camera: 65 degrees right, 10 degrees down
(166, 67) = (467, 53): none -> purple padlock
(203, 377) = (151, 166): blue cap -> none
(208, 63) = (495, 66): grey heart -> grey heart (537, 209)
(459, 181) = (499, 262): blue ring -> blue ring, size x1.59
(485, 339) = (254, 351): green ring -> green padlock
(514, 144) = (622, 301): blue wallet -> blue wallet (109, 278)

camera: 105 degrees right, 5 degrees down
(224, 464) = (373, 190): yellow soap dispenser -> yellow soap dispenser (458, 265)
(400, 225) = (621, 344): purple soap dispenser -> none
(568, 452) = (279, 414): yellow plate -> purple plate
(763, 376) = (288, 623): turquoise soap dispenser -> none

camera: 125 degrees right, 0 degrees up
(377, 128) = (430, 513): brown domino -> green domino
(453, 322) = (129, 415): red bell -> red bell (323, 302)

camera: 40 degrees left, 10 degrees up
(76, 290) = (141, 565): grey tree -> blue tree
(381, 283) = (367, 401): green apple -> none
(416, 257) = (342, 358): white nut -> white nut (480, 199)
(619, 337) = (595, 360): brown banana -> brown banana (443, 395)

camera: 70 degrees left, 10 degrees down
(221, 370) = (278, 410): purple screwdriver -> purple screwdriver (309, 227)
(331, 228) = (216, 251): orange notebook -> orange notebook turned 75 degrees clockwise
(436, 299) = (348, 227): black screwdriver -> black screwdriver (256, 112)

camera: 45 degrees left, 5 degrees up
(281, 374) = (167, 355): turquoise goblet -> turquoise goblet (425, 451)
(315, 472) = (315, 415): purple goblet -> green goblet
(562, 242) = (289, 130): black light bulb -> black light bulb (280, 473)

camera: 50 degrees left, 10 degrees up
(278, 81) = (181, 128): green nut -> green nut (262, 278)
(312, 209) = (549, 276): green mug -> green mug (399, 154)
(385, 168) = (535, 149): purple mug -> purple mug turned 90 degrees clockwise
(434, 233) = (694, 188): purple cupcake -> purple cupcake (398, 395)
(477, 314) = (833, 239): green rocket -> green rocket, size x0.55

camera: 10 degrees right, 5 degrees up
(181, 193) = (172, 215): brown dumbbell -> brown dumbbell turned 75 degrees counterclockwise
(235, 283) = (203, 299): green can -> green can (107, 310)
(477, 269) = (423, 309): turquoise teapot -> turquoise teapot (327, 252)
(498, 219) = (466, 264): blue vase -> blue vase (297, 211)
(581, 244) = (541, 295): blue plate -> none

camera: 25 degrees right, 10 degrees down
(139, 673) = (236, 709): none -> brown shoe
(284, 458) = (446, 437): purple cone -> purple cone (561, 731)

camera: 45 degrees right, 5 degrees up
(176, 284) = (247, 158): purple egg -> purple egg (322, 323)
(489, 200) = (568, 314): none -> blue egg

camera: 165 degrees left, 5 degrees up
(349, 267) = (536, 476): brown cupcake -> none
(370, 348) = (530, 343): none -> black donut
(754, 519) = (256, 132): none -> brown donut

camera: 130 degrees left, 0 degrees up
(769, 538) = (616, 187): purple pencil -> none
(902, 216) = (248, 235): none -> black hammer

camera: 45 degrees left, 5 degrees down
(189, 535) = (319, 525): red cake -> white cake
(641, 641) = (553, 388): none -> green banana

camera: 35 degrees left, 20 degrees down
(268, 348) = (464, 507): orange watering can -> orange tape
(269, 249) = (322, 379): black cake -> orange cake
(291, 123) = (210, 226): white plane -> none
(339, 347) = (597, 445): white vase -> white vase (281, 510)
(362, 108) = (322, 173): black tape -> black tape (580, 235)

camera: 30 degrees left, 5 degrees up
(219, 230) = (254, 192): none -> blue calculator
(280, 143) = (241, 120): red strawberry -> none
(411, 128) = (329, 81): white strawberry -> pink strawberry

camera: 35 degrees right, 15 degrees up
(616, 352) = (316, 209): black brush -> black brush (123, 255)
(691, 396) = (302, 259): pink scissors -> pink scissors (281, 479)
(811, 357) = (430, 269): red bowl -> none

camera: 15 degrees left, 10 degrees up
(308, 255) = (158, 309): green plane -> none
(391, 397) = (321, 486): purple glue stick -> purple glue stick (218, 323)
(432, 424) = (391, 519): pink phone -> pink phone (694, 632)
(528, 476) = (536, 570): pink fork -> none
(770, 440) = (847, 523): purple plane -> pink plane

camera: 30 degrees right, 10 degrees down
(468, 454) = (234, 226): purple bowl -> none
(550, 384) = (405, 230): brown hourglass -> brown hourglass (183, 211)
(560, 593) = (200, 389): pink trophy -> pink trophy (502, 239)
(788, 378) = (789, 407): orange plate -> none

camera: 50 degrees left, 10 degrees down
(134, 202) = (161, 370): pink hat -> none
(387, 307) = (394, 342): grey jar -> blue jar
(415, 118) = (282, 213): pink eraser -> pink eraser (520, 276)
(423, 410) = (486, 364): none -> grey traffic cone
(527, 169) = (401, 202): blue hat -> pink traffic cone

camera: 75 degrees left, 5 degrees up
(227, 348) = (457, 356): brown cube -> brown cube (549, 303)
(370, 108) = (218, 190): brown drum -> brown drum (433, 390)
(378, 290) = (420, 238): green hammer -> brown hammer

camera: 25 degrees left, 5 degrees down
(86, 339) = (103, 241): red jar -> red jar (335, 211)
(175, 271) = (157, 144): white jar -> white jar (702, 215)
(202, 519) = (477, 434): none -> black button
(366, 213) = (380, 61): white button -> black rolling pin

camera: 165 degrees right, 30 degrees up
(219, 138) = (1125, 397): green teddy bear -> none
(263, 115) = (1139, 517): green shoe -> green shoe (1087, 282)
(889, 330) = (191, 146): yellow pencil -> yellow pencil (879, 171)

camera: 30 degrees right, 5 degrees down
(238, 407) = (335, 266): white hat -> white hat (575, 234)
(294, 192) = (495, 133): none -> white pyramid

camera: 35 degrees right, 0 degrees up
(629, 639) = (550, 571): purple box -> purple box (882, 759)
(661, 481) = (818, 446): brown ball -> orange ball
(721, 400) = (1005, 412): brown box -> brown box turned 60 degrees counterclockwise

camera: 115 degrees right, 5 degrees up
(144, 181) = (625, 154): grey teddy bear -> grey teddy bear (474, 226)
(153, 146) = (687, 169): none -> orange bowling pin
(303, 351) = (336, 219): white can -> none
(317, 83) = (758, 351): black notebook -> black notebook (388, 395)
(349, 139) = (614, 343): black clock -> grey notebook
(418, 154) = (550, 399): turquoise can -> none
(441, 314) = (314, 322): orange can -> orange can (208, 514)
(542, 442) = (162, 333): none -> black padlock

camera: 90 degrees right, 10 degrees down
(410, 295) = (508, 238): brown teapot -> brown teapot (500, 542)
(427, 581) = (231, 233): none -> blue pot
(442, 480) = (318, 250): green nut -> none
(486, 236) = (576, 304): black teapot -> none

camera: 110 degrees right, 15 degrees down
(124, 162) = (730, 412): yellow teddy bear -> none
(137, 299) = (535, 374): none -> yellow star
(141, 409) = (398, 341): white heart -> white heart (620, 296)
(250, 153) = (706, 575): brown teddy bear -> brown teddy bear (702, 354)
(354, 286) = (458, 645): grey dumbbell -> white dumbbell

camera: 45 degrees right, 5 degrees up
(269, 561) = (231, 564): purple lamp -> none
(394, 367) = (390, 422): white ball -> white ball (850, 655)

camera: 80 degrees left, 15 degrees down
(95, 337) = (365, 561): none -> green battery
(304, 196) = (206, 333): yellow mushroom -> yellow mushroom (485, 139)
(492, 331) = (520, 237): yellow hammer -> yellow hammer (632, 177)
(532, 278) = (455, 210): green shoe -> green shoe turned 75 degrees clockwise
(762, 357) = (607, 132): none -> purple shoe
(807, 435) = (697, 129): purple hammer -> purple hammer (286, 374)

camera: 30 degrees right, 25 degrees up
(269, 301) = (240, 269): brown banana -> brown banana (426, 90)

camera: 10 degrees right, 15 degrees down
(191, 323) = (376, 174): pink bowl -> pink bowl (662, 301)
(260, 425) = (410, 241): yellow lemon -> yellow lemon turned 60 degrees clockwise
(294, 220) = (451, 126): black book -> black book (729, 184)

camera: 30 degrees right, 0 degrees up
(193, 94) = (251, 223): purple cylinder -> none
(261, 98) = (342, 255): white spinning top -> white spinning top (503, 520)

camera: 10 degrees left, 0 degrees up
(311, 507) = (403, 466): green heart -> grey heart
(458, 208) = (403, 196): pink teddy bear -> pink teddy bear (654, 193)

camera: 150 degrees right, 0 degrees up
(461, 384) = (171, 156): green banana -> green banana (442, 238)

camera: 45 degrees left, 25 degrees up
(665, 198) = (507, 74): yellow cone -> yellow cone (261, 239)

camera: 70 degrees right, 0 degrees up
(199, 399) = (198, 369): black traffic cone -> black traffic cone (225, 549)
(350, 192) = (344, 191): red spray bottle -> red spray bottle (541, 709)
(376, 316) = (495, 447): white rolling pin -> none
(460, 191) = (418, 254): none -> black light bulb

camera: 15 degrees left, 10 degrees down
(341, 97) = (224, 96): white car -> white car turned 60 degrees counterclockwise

________________________________________

### WORK TO COMPLETE
Write out every line of the listing that holds the word "ball".

### EXERCISE SOLUTION
(661, 481) = (818, 446): brown ball -> orange ball
(394, 367) = (390, 422): white ball -> white ball (850, 655)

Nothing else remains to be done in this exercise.